Copy the data below exactly, but not the pictures it contains.

■ **STUDY MATERIAL**
"""
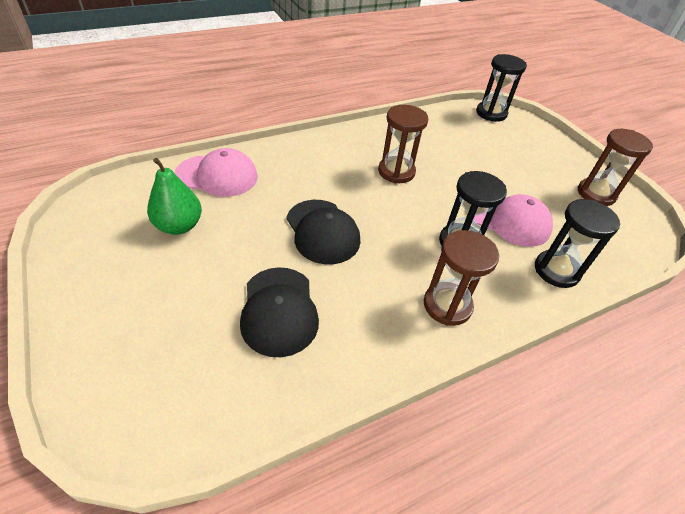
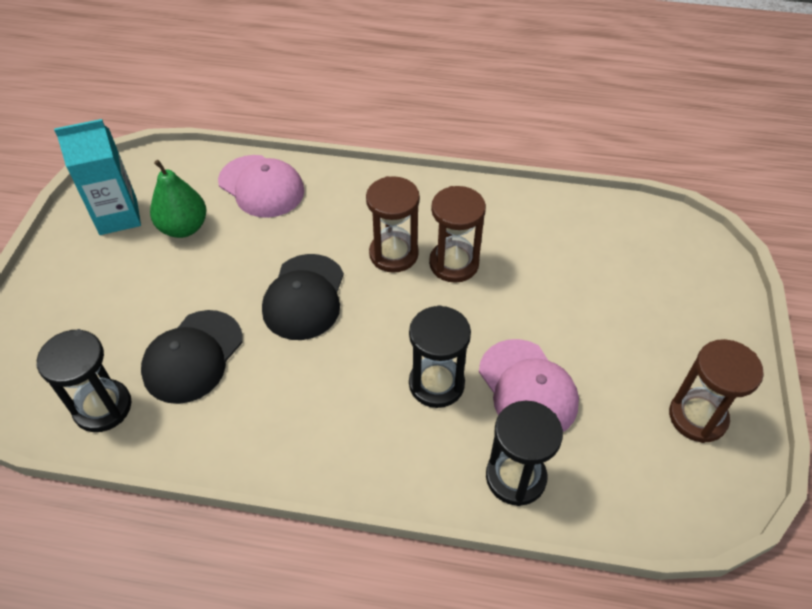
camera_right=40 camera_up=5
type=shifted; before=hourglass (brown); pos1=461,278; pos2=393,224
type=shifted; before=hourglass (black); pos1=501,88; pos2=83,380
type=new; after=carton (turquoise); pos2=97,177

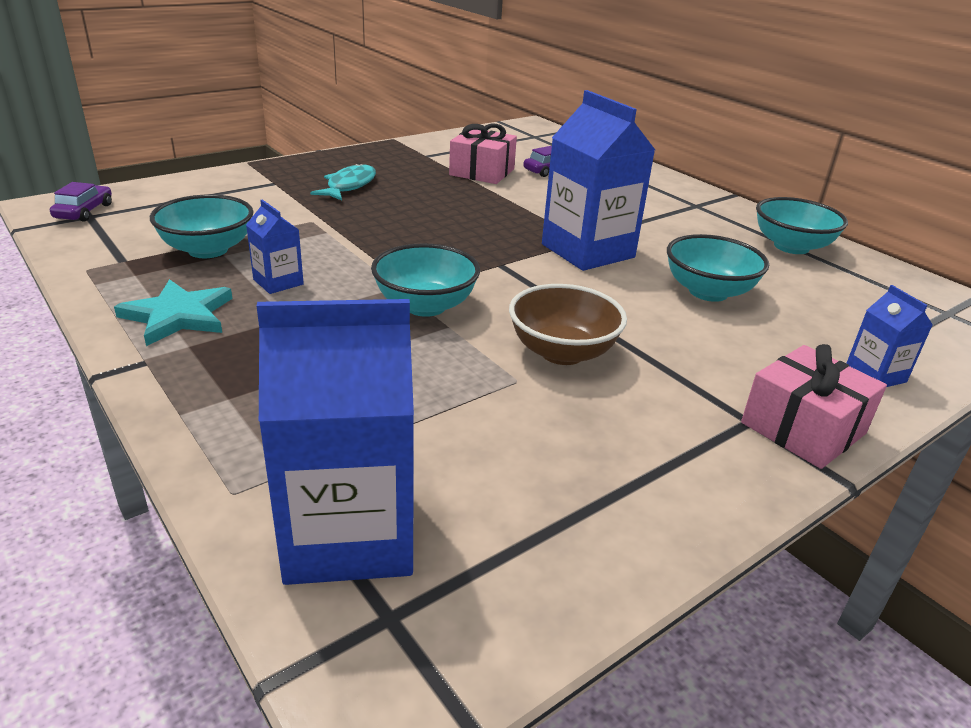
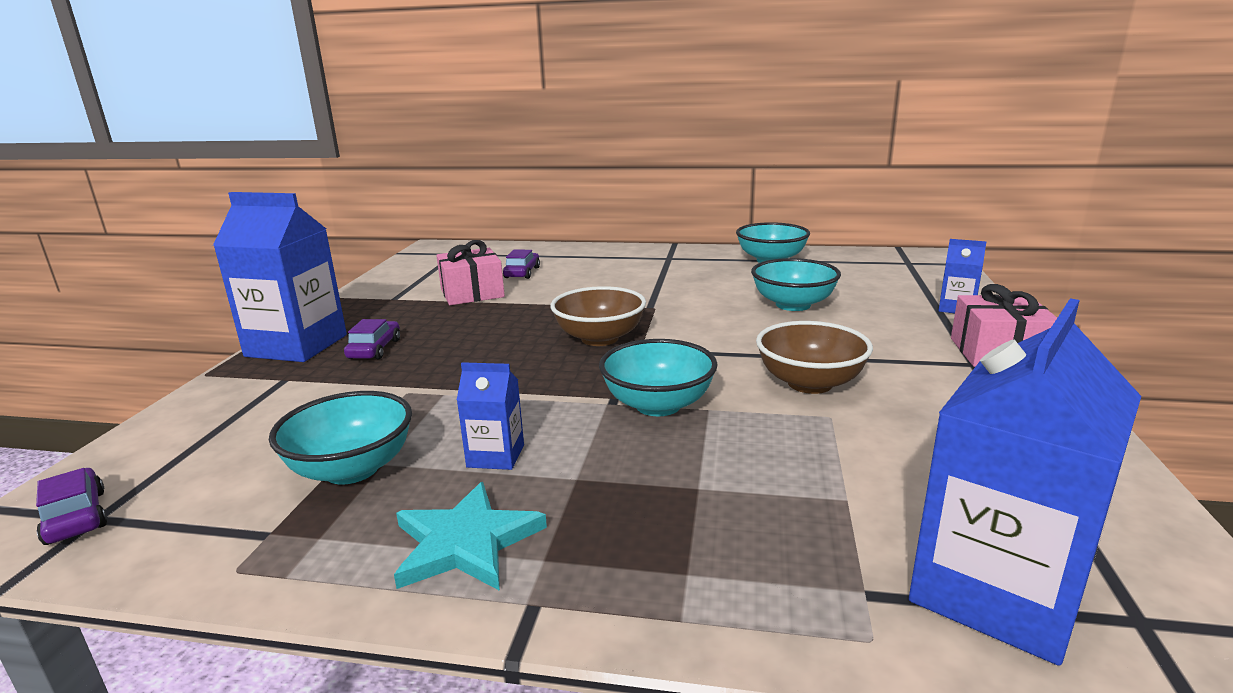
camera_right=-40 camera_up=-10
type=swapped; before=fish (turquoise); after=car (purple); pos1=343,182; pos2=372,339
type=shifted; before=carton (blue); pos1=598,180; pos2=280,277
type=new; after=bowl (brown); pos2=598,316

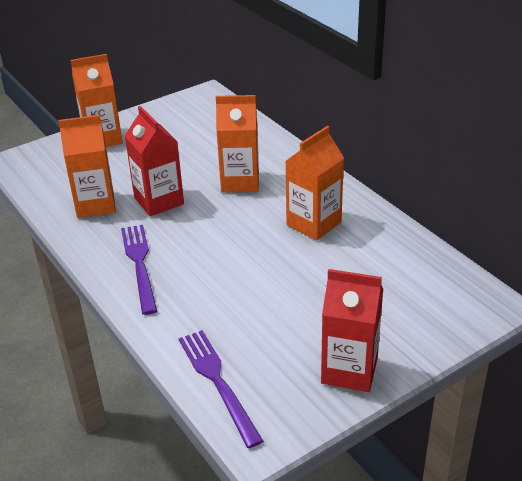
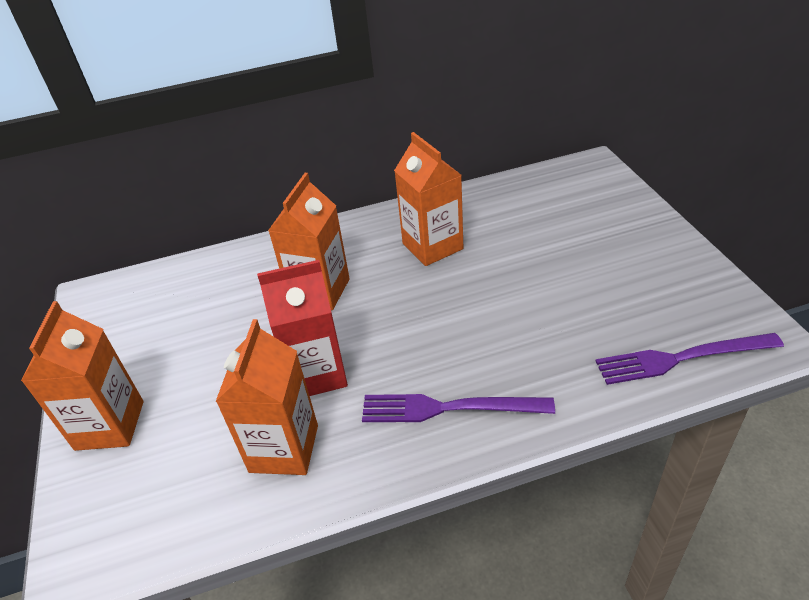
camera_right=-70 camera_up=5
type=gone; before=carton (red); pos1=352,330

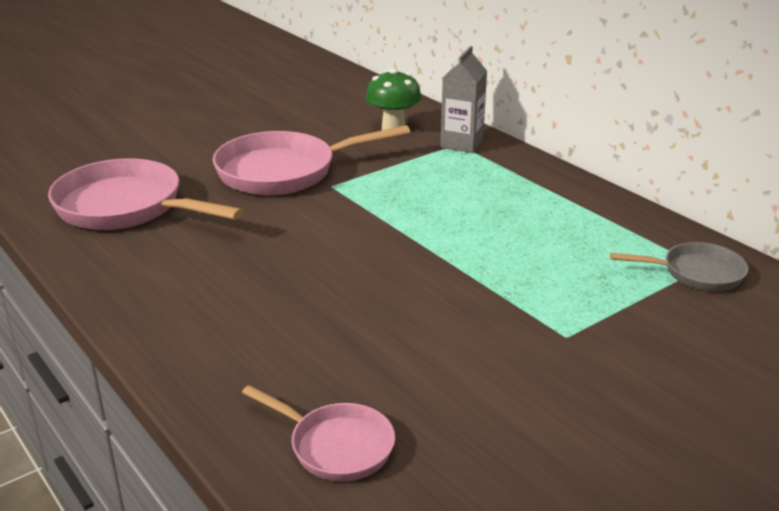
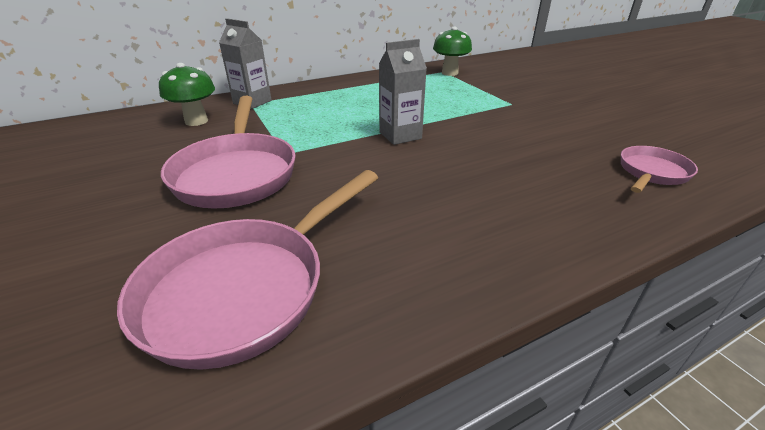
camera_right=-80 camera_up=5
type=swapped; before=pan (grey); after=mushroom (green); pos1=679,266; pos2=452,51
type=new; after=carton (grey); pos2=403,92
"""
■ **OUTPUT OF THE TASK**
camera_right=40 camera_up=5
type=shifted; before=hourglass (brown); pos1=461,278; pos2=393,224
type=shifted; before=hourglass (black); pos1=501,88; pos2=83,380
type=new; after=carton (turquoise); pos2=97,177

camera_right=-40 camera_up=-10
type=swapped; before=fish (turquoise); after=car (purple); pos1=343,182; pos2=372,339
type=shifted; before=carton (blue); pos1=598,180; pos2=280,277
type=new; after=bowl (brown); pos2=598,316

camera_right=-70 camera_up=5
type=gone; before=carton (red); pos1=352,330

camera_right=-80 camera_up=5
type=swapped; before=pan (grey); after=mushroom (green); pos1=679,266; pos2=452,51
type=new; after=carton (grey); pos2=403,92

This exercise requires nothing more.